Data: Begin

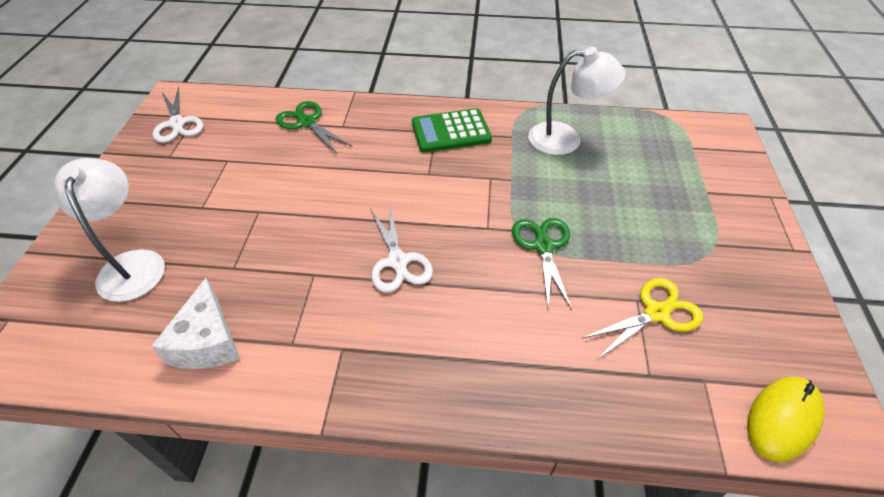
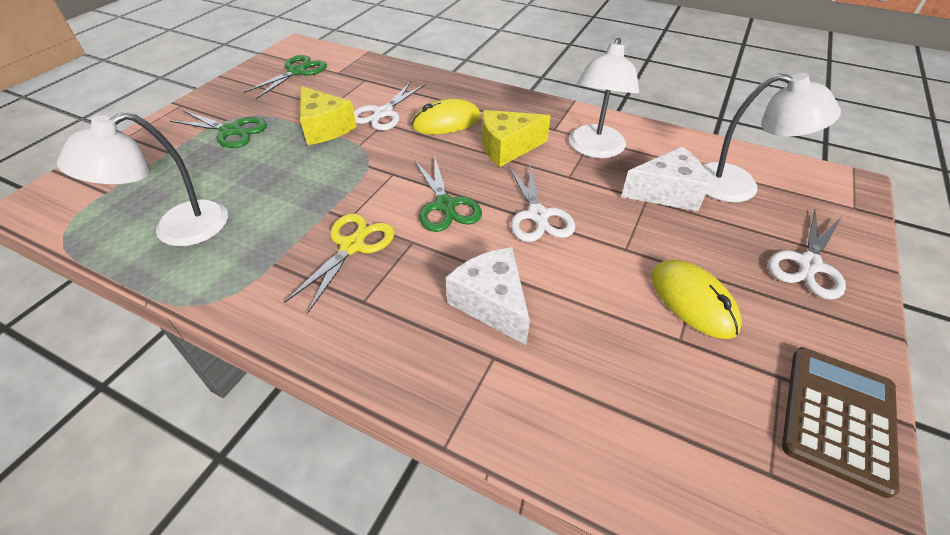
brown calculator: 0 -> 1
green calculator: 1 -> 0
green scissors: 2 -> 3
white cheese: 1 -> 2
white lamp: 2 -> 3
white scissors: 2 -> 3
yellow cheese: 0 -> 2
yellow mouse: 1 -> 2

Data: End

• **What to work on**
Note which lines carry the word "green" in the material, then copy each of them.

• **Output of the exercise**
green calculator: 1 -> 0
green scissors: 2 -> 3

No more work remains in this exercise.